**Problem description**
Your answer must be the listing repeated word for word, without its pictures.

─── Records to process

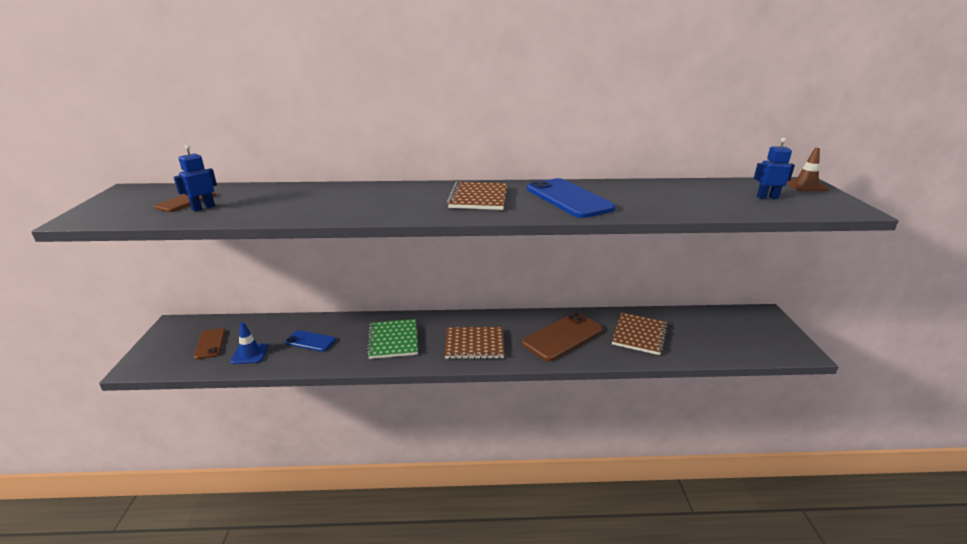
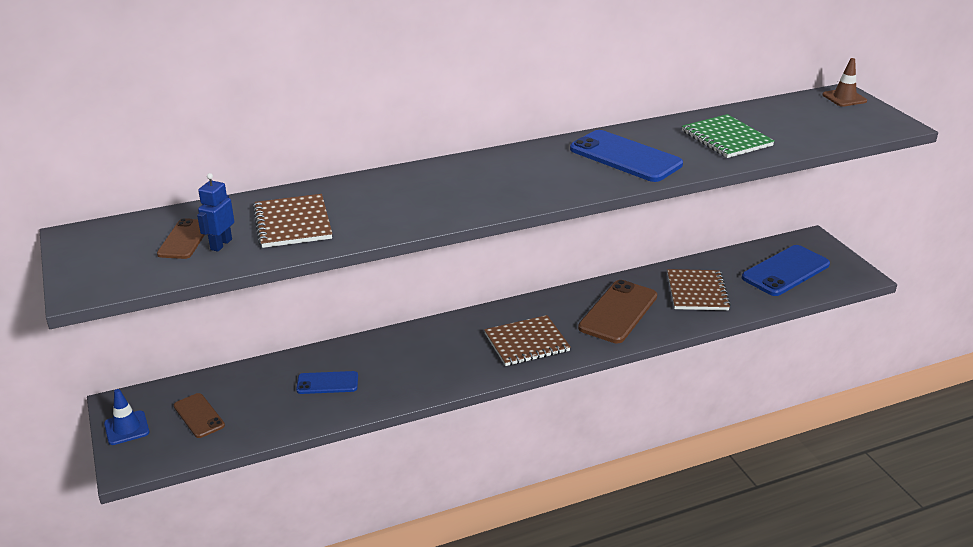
camera: 20 degrees left, 5 degrees up
(250, 354) = (264, 415): blue traffic cone -> blue traffic cone (126, 428)
(393, 340) = (428, 359): green notebook -> green notebook (726, 138)
(478, 198) = (529, 172): brown notebook -> brown notebook (292, 223)
(728, 334) = (785, 271): none -> blue phone
(767, 197) = (816, 121): blue robot -> none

──────

**Reply to the task**
camera: 20 degrees left, 5 degrees up
(250, 354) = (264, 415): blue traffic cone -> blue traffic cone (126, 428)
(393, 340) = (428, 359): green notebook -> green notebook (726, 138)
(478, 198) = (529, 172): brown notebook -> brown notebook (292, 223)
(728, 334) = (785, 271): none -> blue phone
(767, 197) = (816, 121): blue robot -> none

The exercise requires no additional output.